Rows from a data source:
========================================

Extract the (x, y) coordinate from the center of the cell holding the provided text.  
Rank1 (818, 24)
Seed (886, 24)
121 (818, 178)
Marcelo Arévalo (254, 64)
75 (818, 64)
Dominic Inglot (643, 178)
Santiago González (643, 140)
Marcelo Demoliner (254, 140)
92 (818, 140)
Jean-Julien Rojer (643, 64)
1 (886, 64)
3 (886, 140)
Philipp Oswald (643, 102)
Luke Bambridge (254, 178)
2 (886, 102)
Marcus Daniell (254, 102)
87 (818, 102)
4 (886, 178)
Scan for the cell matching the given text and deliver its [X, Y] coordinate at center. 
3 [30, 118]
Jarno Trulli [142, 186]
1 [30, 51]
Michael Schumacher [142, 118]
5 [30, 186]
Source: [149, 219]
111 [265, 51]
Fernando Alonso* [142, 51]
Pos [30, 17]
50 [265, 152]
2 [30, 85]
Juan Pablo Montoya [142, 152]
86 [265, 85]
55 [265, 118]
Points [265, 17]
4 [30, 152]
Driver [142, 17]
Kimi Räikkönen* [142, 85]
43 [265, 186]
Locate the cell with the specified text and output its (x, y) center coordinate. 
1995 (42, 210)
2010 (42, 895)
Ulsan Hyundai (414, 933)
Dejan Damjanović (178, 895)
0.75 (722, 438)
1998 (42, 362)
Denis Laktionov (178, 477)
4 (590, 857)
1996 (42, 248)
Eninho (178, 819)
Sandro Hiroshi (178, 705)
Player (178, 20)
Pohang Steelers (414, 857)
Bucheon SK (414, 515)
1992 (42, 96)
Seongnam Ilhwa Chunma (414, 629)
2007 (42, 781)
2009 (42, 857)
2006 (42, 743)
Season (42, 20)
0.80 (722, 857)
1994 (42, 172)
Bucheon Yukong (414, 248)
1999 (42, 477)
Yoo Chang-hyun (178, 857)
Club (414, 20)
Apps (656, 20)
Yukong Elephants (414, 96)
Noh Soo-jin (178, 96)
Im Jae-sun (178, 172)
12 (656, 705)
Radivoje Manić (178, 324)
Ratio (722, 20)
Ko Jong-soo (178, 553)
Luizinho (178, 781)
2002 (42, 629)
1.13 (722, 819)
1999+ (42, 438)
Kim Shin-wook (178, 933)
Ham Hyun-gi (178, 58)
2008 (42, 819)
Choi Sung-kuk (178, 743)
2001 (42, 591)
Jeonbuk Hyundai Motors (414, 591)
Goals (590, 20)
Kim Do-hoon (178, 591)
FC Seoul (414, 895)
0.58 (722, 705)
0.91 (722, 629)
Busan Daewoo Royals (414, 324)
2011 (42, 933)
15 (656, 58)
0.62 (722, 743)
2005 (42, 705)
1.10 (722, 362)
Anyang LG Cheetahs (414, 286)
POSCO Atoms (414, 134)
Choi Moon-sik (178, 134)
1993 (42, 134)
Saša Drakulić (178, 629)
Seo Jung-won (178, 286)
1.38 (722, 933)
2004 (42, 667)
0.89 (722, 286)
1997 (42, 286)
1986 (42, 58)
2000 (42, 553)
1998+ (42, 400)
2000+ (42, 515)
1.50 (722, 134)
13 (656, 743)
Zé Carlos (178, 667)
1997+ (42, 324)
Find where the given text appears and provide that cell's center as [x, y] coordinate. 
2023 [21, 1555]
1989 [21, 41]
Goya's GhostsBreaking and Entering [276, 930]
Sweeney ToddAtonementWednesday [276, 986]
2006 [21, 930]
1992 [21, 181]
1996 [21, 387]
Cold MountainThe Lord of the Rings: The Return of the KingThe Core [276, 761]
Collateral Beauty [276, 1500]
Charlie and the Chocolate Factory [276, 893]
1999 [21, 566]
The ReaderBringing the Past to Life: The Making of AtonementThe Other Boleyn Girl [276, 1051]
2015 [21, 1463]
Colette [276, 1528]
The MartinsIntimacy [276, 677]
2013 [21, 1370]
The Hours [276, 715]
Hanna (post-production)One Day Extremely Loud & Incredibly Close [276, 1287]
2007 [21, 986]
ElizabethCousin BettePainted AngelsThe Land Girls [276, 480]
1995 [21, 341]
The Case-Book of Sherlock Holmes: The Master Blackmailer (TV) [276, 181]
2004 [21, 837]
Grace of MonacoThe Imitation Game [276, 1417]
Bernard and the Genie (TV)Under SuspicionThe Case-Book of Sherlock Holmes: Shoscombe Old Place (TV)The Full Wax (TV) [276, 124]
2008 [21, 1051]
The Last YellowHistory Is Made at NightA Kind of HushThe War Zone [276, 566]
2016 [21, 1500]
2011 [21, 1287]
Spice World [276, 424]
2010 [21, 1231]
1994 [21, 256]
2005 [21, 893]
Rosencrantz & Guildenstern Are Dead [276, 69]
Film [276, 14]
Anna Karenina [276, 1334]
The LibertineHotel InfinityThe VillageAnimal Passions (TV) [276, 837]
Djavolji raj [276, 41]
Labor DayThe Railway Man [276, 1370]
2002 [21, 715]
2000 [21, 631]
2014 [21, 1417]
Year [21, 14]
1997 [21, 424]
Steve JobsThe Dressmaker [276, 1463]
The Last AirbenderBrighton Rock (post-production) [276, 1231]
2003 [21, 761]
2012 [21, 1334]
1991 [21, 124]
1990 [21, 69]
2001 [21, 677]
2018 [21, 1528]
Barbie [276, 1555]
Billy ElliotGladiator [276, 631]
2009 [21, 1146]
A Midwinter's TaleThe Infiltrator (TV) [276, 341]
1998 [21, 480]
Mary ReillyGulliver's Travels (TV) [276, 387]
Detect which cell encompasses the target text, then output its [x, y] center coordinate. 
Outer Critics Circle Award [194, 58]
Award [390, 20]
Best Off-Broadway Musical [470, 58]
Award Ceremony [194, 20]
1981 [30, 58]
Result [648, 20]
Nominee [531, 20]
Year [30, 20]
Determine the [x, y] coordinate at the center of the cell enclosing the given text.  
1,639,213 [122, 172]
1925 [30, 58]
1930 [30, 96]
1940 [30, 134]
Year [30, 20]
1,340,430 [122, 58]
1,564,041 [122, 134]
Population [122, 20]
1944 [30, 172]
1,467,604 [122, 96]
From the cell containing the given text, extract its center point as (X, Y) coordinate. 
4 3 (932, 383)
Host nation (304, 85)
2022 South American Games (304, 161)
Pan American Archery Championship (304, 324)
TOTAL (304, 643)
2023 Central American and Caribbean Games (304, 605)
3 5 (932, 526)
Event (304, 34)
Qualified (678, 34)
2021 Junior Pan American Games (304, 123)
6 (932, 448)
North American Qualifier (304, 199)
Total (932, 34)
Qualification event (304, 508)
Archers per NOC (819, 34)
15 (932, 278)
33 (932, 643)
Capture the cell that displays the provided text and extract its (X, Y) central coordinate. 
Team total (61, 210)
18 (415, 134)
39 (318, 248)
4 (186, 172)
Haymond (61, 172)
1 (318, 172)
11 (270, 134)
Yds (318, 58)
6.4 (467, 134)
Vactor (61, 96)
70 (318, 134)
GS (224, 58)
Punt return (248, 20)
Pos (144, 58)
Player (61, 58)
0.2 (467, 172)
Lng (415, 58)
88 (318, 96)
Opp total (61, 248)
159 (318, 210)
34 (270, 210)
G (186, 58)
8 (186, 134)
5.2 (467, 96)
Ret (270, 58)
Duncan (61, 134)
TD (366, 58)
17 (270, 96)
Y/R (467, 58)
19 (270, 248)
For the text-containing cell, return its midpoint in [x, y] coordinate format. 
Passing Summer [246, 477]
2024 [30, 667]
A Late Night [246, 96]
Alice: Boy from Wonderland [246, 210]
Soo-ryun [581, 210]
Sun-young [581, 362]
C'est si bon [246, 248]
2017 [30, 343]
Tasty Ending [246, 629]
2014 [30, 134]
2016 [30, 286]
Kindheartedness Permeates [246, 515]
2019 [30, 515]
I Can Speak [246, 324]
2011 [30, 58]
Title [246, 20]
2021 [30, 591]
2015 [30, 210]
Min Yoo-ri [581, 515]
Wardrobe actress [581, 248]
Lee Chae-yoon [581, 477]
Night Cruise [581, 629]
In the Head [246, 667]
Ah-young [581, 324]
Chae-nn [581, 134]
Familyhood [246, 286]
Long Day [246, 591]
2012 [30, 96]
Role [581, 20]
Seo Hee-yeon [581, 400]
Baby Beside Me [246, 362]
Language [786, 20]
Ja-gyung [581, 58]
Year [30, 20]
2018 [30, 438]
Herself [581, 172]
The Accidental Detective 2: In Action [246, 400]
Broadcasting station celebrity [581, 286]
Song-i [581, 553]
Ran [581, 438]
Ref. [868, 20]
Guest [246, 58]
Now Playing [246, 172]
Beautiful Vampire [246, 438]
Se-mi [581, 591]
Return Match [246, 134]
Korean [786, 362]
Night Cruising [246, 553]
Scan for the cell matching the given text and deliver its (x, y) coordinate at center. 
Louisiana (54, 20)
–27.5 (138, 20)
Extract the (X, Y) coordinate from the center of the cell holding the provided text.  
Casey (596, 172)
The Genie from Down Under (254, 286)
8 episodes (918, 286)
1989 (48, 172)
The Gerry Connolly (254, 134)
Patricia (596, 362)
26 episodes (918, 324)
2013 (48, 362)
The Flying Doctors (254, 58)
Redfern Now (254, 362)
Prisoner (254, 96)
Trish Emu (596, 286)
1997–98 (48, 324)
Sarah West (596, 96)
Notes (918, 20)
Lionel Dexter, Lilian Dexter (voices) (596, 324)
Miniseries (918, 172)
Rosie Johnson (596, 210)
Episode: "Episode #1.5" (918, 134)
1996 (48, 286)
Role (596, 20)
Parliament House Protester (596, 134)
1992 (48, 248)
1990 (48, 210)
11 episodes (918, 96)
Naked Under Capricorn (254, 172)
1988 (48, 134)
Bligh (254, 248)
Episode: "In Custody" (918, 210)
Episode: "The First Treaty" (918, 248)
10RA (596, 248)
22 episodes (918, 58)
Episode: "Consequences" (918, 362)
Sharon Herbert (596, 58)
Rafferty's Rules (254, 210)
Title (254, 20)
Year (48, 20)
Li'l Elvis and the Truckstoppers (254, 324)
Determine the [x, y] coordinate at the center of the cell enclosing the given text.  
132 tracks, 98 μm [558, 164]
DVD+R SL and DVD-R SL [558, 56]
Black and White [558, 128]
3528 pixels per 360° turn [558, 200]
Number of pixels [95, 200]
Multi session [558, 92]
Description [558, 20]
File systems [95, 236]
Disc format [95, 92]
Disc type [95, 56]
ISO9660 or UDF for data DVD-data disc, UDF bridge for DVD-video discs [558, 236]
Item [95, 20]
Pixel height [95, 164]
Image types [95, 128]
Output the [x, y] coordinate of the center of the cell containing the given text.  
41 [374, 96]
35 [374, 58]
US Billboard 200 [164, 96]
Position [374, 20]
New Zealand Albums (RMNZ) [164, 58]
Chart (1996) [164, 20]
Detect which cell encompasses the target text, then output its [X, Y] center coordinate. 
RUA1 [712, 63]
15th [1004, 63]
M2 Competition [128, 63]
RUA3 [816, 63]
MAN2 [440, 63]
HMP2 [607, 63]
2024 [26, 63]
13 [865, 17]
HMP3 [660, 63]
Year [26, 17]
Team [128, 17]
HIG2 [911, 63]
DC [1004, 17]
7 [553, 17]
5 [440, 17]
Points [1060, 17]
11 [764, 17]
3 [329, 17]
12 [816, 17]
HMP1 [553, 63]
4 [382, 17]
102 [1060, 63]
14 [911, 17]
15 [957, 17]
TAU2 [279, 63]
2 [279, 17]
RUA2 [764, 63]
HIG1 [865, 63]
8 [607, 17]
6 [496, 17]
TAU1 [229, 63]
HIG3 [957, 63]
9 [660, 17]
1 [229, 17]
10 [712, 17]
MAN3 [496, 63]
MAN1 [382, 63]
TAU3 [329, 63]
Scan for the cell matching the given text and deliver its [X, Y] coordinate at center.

========================================

SHORT EXERCISE: Rewrite everything from the start of the rows down to the line containing "1986 (42, 58)", swapping "Cheetahs" for "Lions" and leaving the rest unchanged.

COMPLETE RESPONSE:
Extract the (x, y) coordinate from the center of the cell holding the provided text.  
Rank1 (818, 24)
Seed (886, 24)
121 (818, 178)
Marcelo Arévalo (254, 64)
75 (818, 64)
Dominic Inglot (643, 178)
Santiago González (643, 140)
Marcelo Demoliner (254, 140)
92 (818, 140)
Jean-Julien Rojer (643, 64)
1 (886, 64)
3 (886, 140)
Philipp Oswald (643, 102)
Luke Bambridge (254, 178)
2 (886, 102)
Marcus Daniell (254, 102)
87 (818, 102)
4 (886, 178)
Scan for the cell matching the given text and deliver its [X, Y] coordinate at center. 
3 [30, 118]
Jarno Trulli [142, 186]
1 [30, 51]
Michael Schumacher [142, 118]
5 [30, 186]
Source: [149, 219]
111 [265, 51]
Fernando Alonso* [142, 51]
Pos [30, 17]
50 [265, 152]
2 [30, 85]
Juan Pablo Montoya [142, 152]
86 [265, 85]
55 [265, 118]
Points [265, 17]
4 [30, 152]
Driver [142, 17]
Kimi Räikkönen* [142, 85]
43 [265, 186]
Locate the cell with the specified text and output its (x, y) center coordinate. 
1995 (42, 210)
2010 (42, 895)
Ulsan Hyundai (414, 933)
Dejan Damjanović (178, 895)
0.75 (722, 438)
1998 (42, 362)
Denis Laktionov (178, 477)
4 (590, 857)
1996 (42, 248)
Eninho (178, 819)
Sandro Hiroshi (178, 705)
Player (178, 20)
Pohang Steelers (414, 857)
Bucheon SK (414, 515)
1992 (42, 96)
Seongnam Ilhwa Chunma (414, 629)
2007 (42, 781)
2009 (42, 857)
2006 (42, 743)
Season (42, 20)
0.80 (722, 857)
1994 (42, 172)
Bucheon Yukong (414, 248)
1999 (42, 477)
Yoo Chang-hyun (178, 857)
Club (414, 20)
Apps (656, 20)
Yukong Elephants (414, 96)
Noh Soo-jin (178, 96)
Im Jae-sun (178, 172)
12 (656, 705)
Radivoje Manić (178, 324)
Ratio (722, 20)
Ko Jong-soo (178, 553)
Luizinho (178, 781)
2002 (42, 629)
1.13 (722, 819)
1999+ (42, 438)
Kim Shin-wook (178, 933)
Ham Hyun-gi (178, 58)
2008 (42, 819)
Choi Sung-kuk (178, 743)
2001 (42, 591)
Jeonbuk Hyundai Motors (414, 591)
Goals (590, 20)
Kim Do-hoon (178, 591)
FC Seoul (414, 895)
0.58 (722, 705)
0.91 (722, 629)
Busan Daewoo Royals (414, 324)
2011 (42, 933)
15 (656, 58)
0.62 (722, 743)
2005 (42, 705)
1.10 (722, 362)
Anyang LG Lions (414, 286)
POSCO Atoms (414, 134)
Choi Moon-sik (178, 134)
1993 (42, 134)
Saša Drakulić (178, 629)
Seo Jung-won (178, 286)
1.38 (722, 933)
2004 (42, 667)
0.89 (722, 286)
1997 (42, 286)
1986 (42, 58)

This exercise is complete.